Assigned task: Beginning at the first line of the material, output each line exactly until you reach and include the line containing "camera: 15 degrees left, 5 degrees up". Leave every picture out.

Source material:
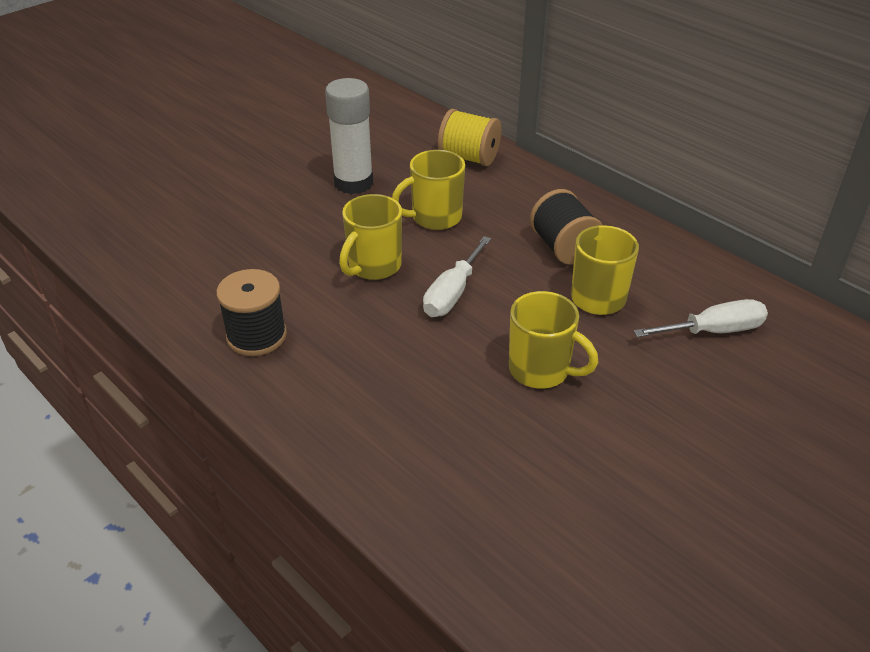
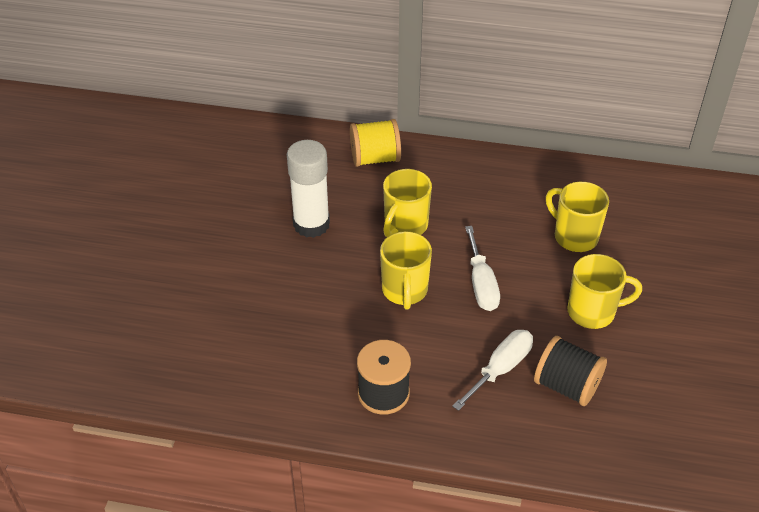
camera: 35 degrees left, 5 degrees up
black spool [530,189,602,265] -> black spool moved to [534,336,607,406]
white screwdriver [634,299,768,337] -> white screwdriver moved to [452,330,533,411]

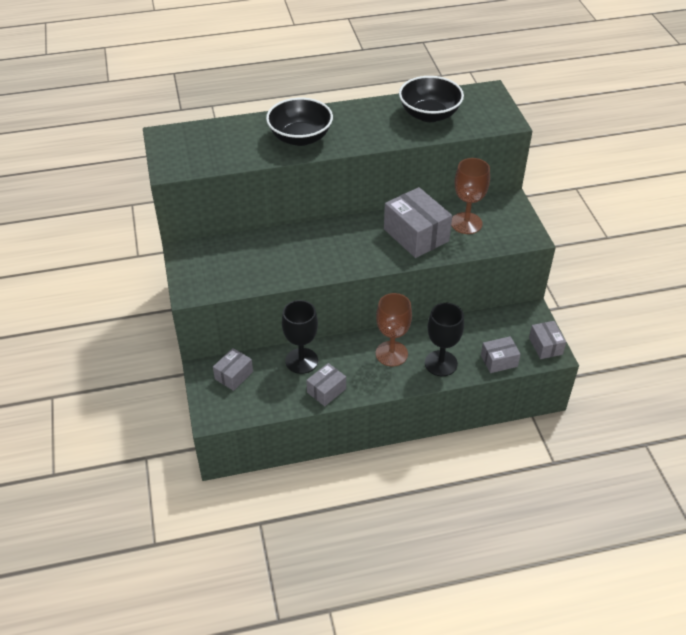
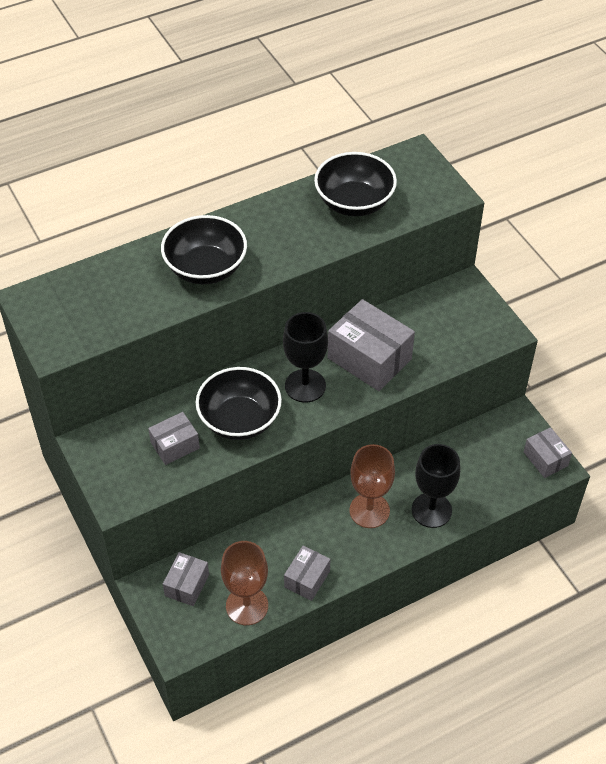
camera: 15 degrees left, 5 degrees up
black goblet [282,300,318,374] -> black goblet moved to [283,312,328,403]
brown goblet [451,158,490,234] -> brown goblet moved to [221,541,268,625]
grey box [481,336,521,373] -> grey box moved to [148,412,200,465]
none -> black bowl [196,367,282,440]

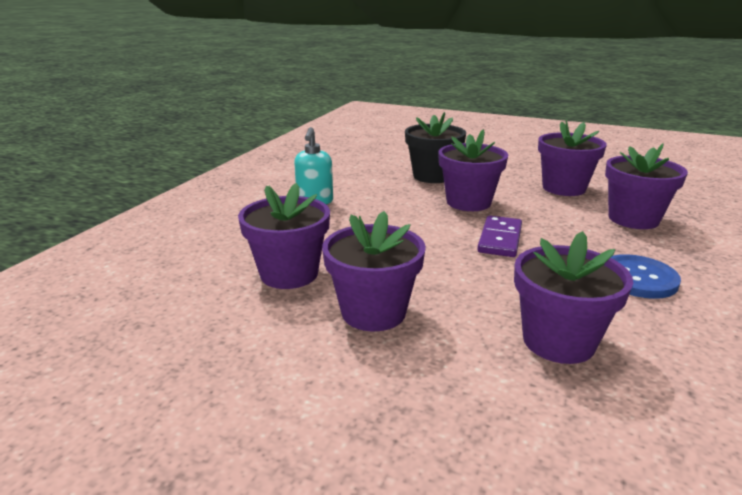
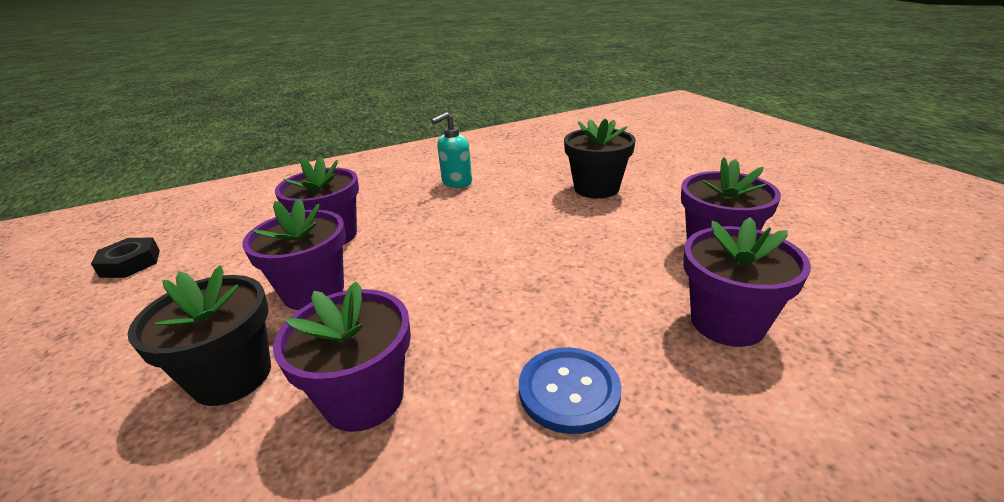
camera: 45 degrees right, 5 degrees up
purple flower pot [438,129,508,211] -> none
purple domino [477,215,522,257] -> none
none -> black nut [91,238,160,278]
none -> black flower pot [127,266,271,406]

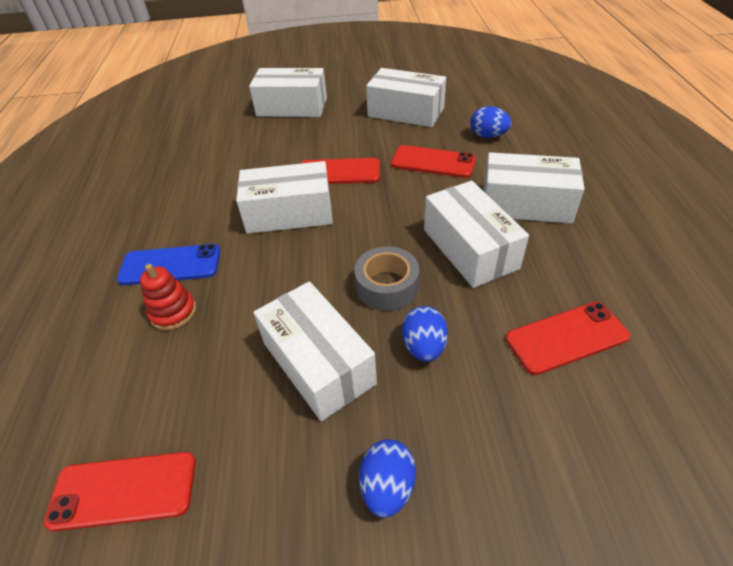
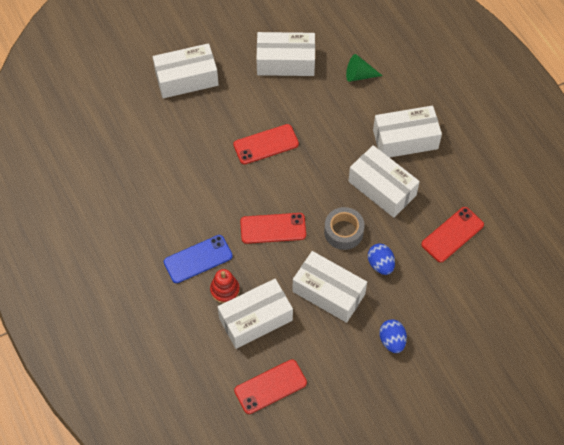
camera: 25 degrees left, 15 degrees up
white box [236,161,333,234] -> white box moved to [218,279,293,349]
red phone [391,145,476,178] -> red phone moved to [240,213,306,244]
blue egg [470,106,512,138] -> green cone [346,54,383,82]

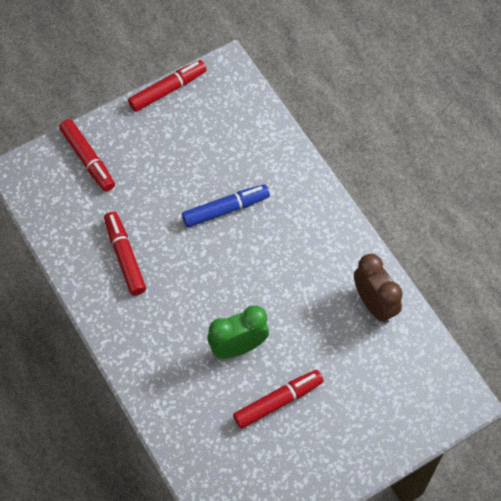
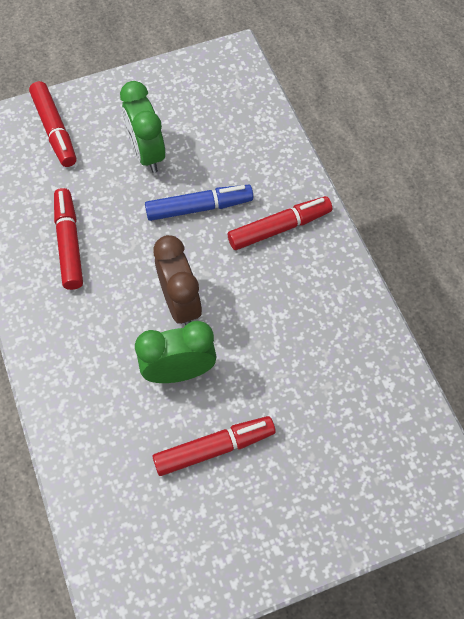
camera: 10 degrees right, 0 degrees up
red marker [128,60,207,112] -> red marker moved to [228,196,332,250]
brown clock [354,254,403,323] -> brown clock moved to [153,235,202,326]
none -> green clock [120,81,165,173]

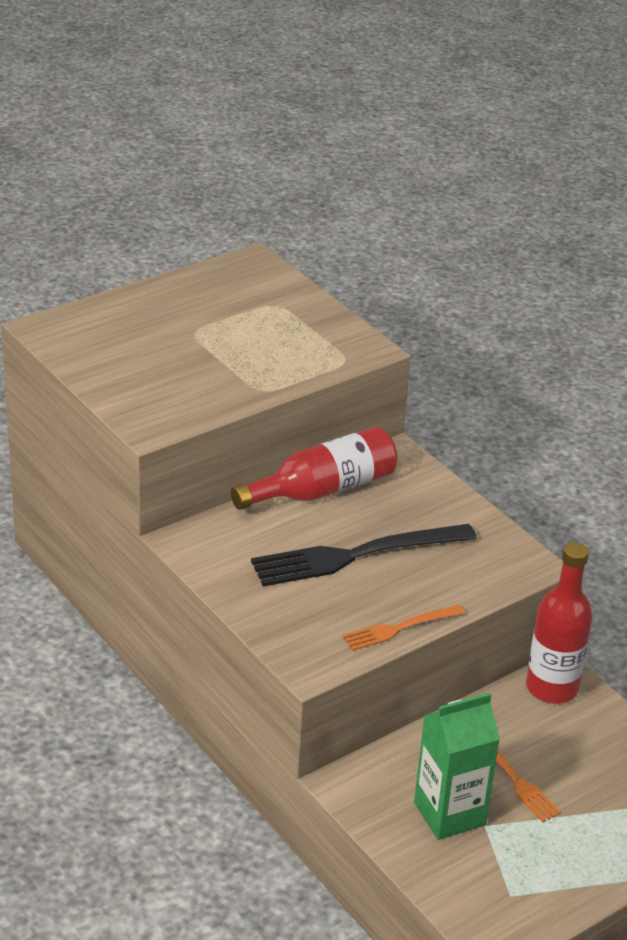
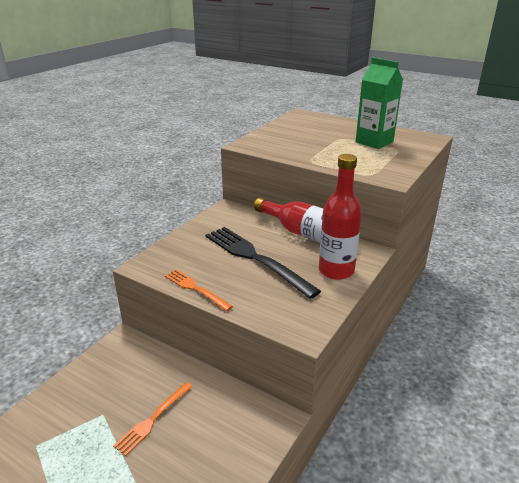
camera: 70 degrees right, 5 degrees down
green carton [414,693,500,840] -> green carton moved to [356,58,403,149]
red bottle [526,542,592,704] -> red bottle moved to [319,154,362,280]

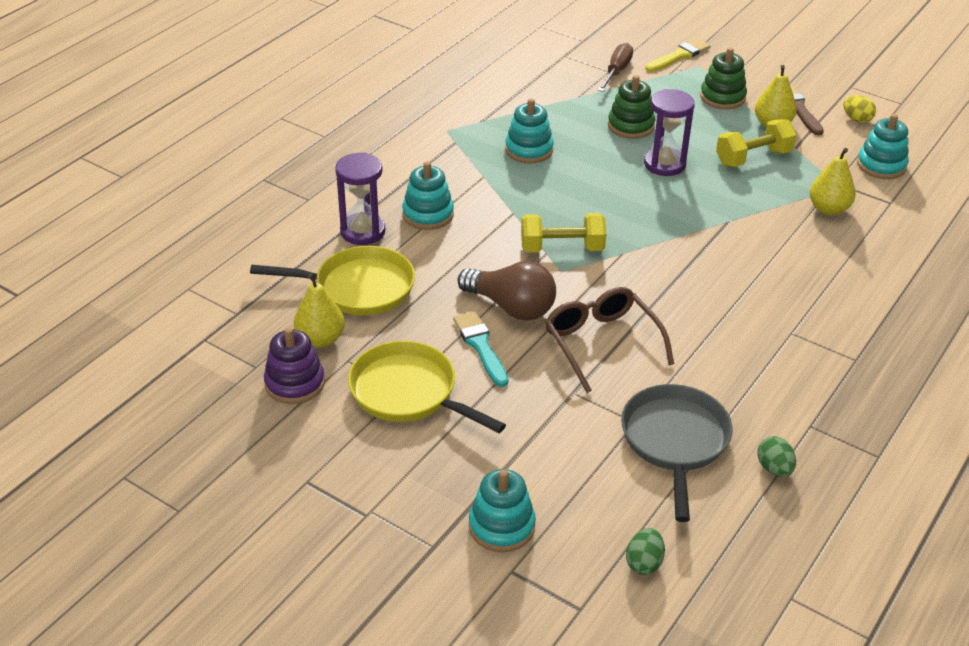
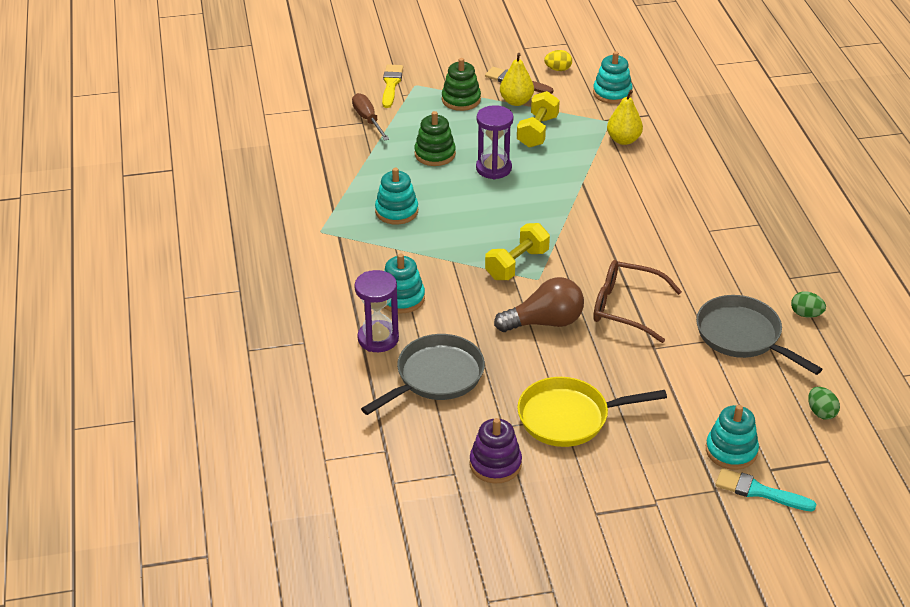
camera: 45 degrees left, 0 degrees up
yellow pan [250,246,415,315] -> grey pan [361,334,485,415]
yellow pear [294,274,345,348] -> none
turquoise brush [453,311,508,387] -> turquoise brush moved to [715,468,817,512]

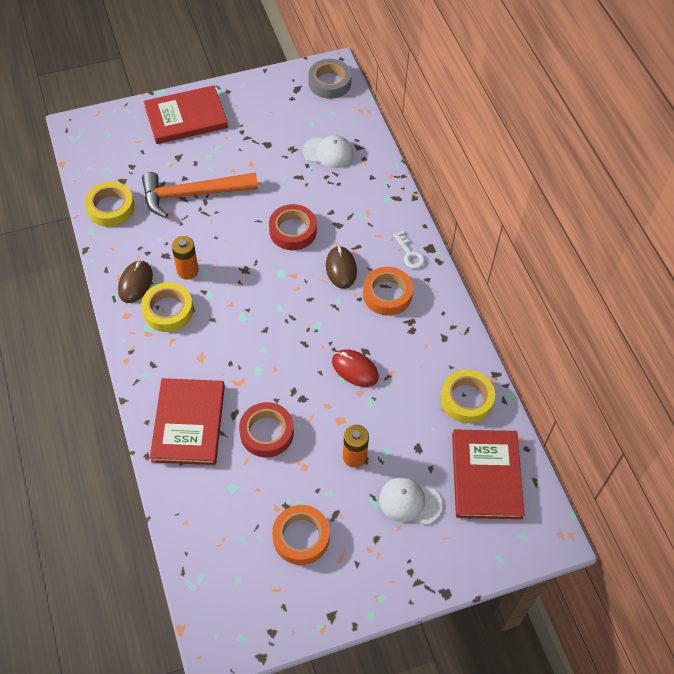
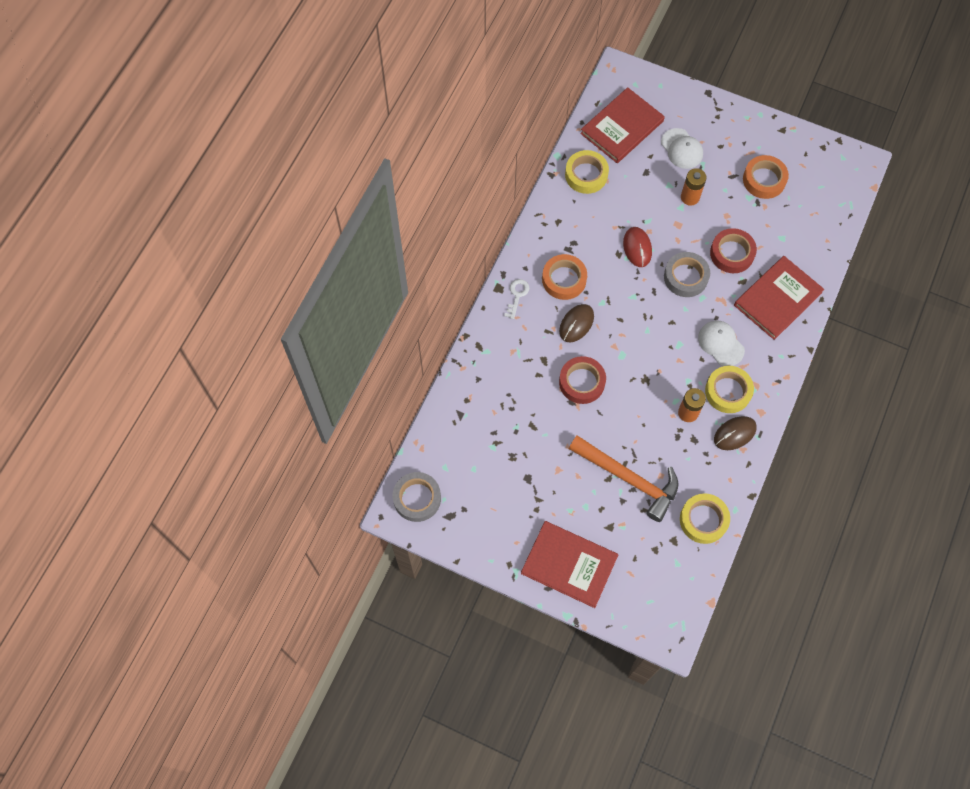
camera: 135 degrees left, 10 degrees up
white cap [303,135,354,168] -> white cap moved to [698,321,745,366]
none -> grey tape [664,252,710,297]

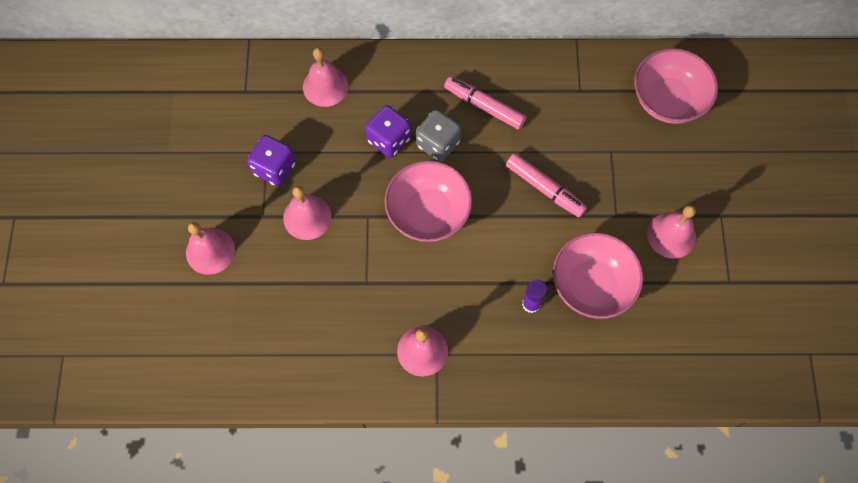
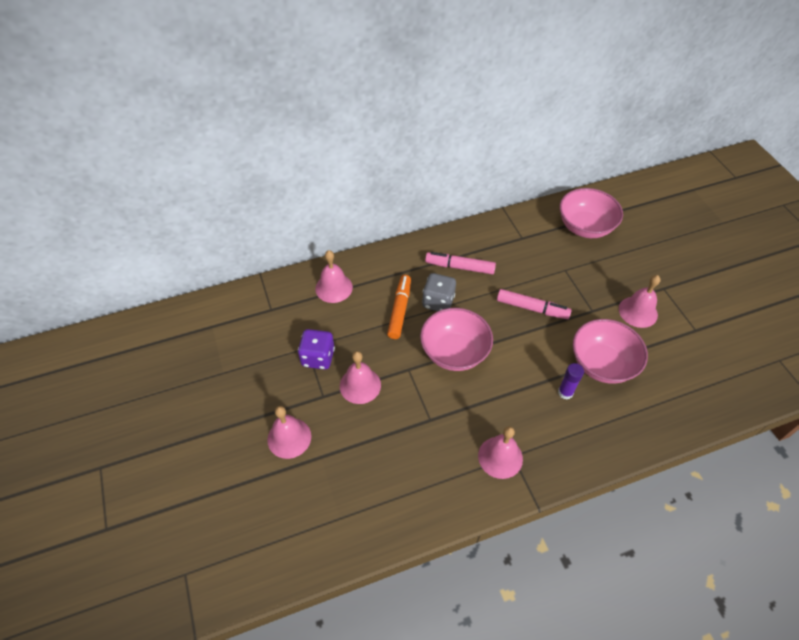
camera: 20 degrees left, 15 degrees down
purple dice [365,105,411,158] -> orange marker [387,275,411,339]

Answer box:
camera: 35 degrees left, 5 degrees up
black spool [530,189,602,265] -> black spool moved to [534,336,607,406]
white screwdriver [634,299,768,337] -> white screwdriver moved to [452,330,533,411]

camera: 15 degrees left, 5 degrees up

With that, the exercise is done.